Task item >>
In the entries below, count the lines that contain the word "MATRIX" and give only that number.

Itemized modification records
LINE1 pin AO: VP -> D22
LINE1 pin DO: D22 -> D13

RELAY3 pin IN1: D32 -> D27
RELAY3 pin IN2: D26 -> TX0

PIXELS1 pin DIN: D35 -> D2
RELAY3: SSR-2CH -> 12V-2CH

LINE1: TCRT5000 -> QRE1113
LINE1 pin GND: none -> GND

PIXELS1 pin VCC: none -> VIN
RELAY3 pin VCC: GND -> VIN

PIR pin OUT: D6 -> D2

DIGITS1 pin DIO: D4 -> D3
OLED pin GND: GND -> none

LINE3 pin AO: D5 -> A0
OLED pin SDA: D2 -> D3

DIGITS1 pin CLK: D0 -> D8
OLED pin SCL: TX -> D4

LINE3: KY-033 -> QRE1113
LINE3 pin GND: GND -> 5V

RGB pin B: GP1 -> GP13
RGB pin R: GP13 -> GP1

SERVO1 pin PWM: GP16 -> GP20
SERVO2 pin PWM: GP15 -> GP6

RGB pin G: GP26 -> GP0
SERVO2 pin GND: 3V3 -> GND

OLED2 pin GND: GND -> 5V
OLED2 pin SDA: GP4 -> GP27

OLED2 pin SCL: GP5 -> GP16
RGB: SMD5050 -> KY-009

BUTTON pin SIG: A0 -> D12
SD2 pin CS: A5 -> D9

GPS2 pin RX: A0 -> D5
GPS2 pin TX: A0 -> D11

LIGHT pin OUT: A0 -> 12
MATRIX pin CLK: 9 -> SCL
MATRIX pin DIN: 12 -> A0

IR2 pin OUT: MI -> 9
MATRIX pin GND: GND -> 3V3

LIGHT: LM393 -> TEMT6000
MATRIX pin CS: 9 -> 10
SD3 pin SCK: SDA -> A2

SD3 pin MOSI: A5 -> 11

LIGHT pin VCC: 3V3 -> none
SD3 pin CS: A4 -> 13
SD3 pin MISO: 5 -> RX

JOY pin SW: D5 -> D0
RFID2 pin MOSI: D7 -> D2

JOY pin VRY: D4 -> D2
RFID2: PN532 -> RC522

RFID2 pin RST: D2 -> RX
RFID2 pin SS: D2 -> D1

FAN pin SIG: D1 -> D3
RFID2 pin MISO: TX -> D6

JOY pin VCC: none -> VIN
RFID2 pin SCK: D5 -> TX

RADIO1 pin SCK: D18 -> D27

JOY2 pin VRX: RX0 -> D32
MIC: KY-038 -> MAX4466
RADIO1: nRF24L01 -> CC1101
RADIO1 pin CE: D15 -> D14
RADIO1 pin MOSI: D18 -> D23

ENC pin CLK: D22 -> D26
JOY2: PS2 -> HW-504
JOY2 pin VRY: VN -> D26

Response >>
4